◆ THE RECORDS

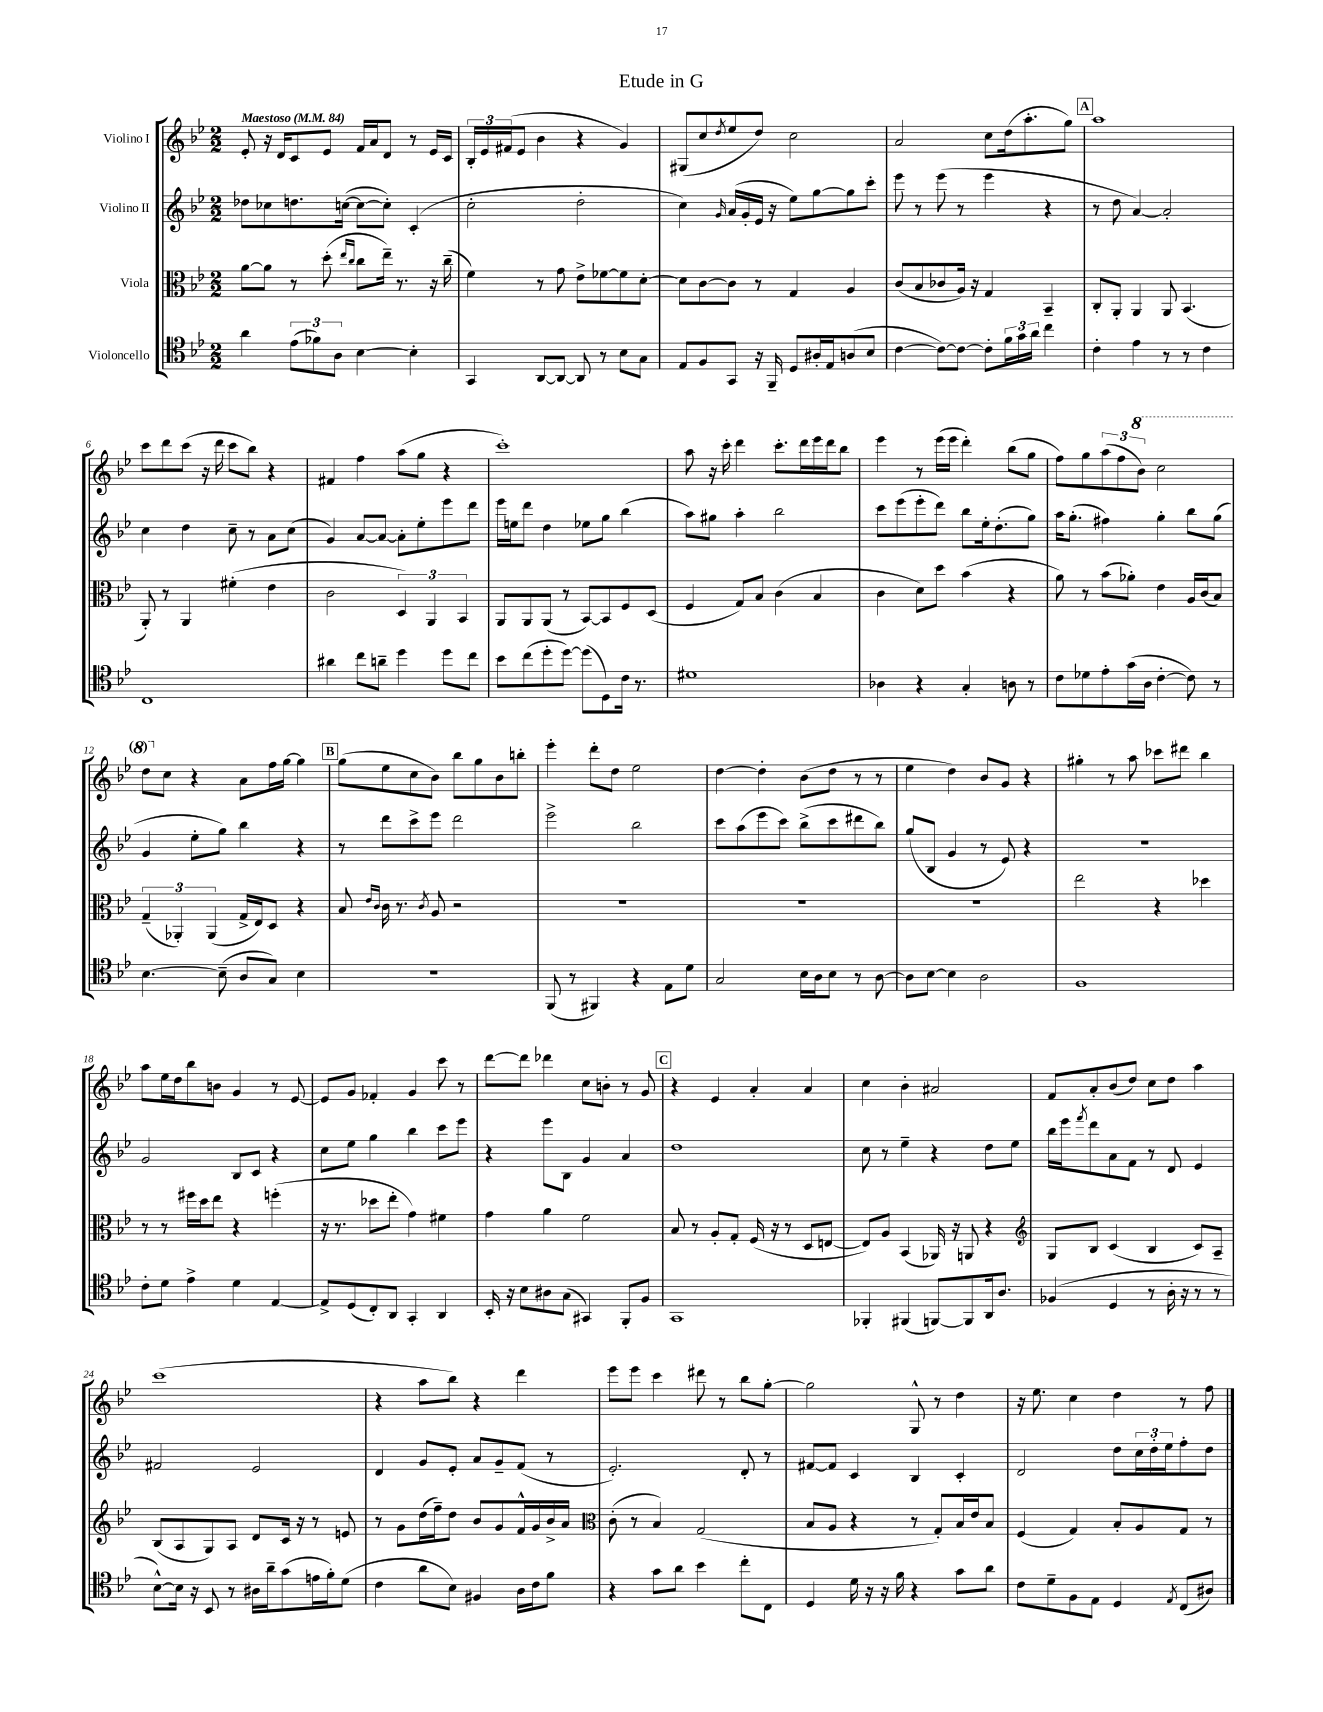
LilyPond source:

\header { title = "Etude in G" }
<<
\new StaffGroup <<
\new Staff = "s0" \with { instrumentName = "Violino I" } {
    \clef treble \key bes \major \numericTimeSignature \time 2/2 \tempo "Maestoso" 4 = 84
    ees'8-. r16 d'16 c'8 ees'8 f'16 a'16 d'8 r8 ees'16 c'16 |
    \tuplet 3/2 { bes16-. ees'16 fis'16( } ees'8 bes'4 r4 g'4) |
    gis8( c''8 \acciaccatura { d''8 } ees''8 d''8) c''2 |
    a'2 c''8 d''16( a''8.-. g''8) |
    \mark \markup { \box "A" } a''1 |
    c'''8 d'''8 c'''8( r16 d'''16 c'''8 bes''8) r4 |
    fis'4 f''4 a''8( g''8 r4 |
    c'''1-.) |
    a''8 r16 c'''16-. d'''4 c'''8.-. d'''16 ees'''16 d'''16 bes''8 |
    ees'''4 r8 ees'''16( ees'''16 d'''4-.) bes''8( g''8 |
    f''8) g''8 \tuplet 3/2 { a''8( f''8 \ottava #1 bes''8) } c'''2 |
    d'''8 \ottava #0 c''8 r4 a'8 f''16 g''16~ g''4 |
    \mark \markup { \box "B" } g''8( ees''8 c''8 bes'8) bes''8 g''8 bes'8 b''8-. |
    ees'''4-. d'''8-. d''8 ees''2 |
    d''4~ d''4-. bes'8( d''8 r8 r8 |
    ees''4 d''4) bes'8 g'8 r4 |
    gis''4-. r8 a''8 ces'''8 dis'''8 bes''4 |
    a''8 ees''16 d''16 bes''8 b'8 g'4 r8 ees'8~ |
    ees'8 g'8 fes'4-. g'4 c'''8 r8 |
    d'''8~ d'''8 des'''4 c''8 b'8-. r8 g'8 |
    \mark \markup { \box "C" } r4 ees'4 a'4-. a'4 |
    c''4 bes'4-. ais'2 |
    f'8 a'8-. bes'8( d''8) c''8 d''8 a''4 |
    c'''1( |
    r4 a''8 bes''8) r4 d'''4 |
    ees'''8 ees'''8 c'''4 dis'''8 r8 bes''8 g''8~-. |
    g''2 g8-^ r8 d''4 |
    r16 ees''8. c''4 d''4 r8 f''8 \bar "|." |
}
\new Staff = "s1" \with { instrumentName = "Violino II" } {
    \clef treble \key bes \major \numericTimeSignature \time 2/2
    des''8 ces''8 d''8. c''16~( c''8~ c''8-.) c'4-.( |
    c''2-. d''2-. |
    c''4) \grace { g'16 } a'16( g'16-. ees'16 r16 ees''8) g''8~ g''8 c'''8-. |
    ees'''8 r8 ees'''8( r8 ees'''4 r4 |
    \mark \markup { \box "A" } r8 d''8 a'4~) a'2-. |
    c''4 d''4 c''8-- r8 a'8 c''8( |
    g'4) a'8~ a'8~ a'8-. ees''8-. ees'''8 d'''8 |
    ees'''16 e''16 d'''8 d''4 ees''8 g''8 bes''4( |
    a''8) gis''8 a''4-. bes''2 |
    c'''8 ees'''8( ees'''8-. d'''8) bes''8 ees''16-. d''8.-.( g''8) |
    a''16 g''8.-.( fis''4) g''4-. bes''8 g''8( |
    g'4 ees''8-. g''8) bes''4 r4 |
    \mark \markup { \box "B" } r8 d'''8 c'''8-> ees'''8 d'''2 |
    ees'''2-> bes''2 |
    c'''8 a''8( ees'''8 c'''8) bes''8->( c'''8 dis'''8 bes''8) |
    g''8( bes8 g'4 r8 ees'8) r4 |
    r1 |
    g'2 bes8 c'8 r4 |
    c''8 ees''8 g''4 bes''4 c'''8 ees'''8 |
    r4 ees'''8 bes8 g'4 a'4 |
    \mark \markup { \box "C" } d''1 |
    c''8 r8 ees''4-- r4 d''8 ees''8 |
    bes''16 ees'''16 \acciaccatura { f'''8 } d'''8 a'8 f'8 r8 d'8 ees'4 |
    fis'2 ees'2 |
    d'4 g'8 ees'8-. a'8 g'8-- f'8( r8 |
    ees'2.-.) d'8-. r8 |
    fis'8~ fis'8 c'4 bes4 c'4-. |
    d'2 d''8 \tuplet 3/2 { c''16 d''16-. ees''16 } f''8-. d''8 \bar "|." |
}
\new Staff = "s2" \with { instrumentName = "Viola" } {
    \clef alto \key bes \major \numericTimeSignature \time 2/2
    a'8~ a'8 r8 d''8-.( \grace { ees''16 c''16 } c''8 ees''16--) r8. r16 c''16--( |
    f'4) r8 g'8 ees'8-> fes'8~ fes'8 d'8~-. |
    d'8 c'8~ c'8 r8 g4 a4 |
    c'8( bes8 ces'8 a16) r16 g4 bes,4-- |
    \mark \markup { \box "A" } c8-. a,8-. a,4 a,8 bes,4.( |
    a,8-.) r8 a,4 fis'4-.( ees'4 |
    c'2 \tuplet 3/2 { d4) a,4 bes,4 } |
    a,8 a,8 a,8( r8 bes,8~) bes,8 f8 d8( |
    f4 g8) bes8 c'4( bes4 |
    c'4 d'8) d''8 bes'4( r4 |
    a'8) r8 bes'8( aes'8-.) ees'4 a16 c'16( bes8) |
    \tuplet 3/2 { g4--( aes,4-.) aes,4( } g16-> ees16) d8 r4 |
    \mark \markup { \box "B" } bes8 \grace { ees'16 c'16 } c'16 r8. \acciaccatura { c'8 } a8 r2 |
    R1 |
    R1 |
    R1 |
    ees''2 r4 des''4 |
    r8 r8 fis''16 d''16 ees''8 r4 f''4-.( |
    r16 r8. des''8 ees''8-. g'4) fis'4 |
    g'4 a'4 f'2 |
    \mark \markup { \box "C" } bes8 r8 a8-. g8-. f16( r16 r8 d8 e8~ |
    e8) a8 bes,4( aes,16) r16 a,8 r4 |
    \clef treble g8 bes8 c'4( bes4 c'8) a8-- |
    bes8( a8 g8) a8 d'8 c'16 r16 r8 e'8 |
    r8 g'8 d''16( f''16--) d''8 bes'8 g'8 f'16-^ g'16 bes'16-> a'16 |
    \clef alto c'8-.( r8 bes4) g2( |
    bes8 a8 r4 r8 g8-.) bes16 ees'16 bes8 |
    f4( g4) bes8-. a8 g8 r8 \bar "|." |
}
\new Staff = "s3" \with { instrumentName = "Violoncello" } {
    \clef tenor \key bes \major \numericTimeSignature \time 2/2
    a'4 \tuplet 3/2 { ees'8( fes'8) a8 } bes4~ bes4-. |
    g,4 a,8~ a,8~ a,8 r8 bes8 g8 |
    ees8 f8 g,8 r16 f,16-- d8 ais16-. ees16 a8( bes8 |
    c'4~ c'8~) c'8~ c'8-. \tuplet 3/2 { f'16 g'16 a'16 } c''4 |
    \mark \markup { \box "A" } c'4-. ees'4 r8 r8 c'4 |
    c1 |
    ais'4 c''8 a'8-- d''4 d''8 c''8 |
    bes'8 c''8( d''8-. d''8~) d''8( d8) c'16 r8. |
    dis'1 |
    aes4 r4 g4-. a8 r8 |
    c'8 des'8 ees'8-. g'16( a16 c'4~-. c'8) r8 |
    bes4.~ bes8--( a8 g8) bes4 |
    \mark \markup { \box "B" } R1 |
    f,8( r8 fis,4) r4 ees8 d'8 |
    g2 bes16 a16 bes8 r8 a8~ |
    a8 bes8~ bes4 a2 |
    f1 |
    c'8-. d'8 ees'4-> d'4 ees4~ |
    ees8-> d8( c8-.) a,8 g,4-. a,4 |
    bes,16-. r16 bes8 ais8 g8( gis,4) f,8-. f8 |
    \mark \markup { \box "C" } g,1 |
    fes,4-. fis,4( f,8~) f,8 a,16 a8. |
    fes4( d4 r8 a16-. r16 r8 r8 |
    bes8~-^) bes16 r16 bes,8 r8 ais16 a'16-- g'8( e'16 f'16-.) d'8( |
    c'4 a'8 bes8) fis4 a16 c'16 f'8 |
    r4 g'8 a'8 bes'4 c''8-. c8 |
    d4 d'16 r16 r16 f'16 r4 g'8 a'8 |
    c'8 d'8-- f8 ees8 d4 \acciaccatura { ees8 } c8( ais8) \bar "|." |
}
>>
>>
==
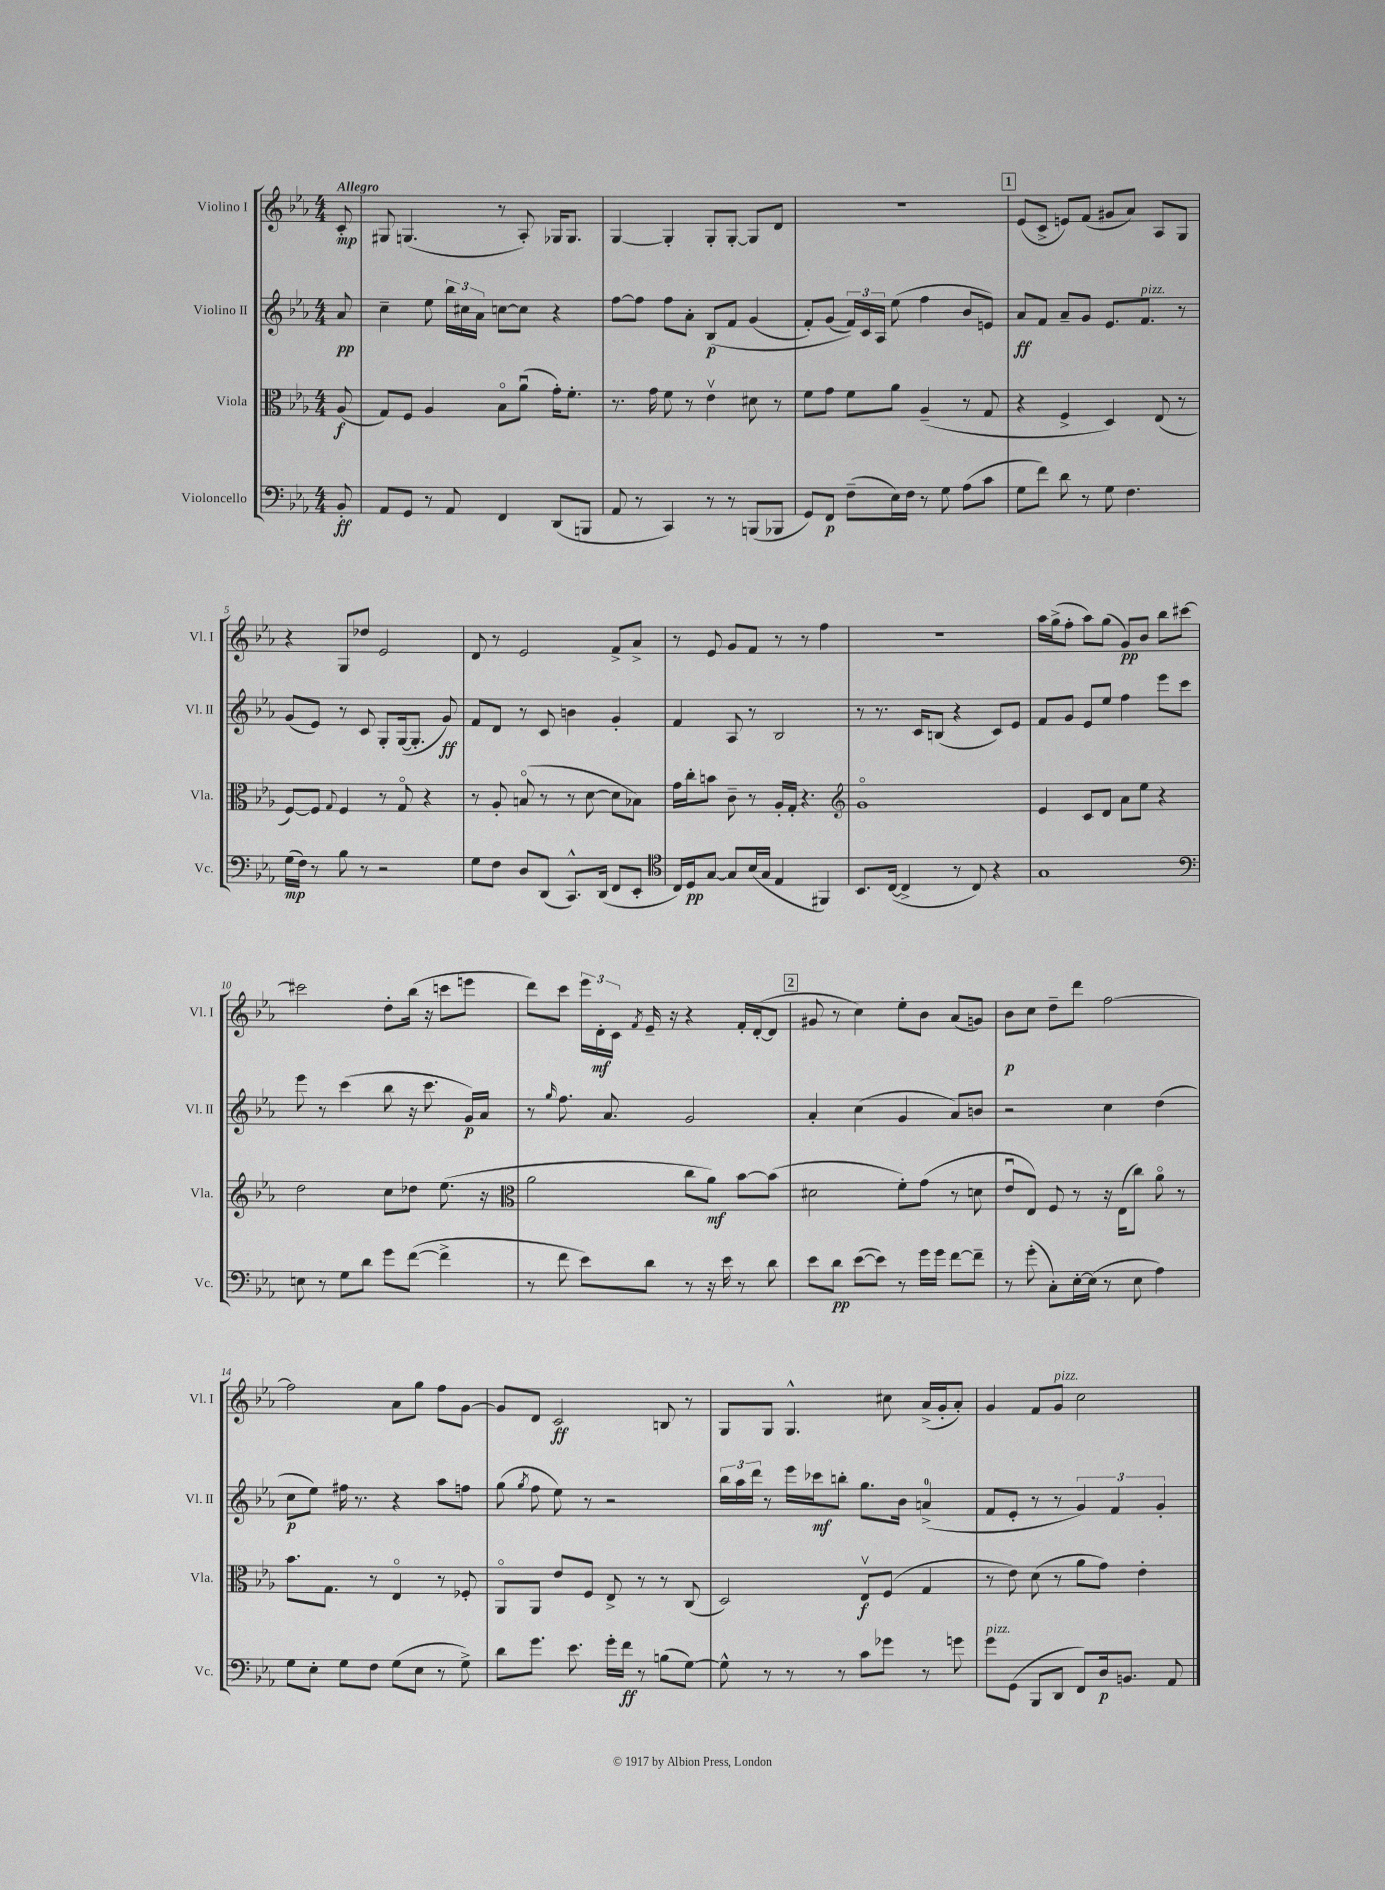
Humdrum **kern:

◆ TASK GOAL
List every line of the entries above that contains the string "clef".

◆ RESPONSE TO THE TASK
    \clef treble \key bes \major \numericTimeSignature \time 2/2 \tempo "Maestoso" 4 = 84
    \clef treble \key bes \major \numericTimeSignature \time 2/2
    \clef alto \key bes \major \numericTimeSignature \time 2/2
    \clef treble g8 bes8 c'4( bes4 c'8) a8-- |
    \clef alto c'8-.( r8 bes4) g2( |
    \clef tenor \key bes \major \numericTimeSignature \time 2/2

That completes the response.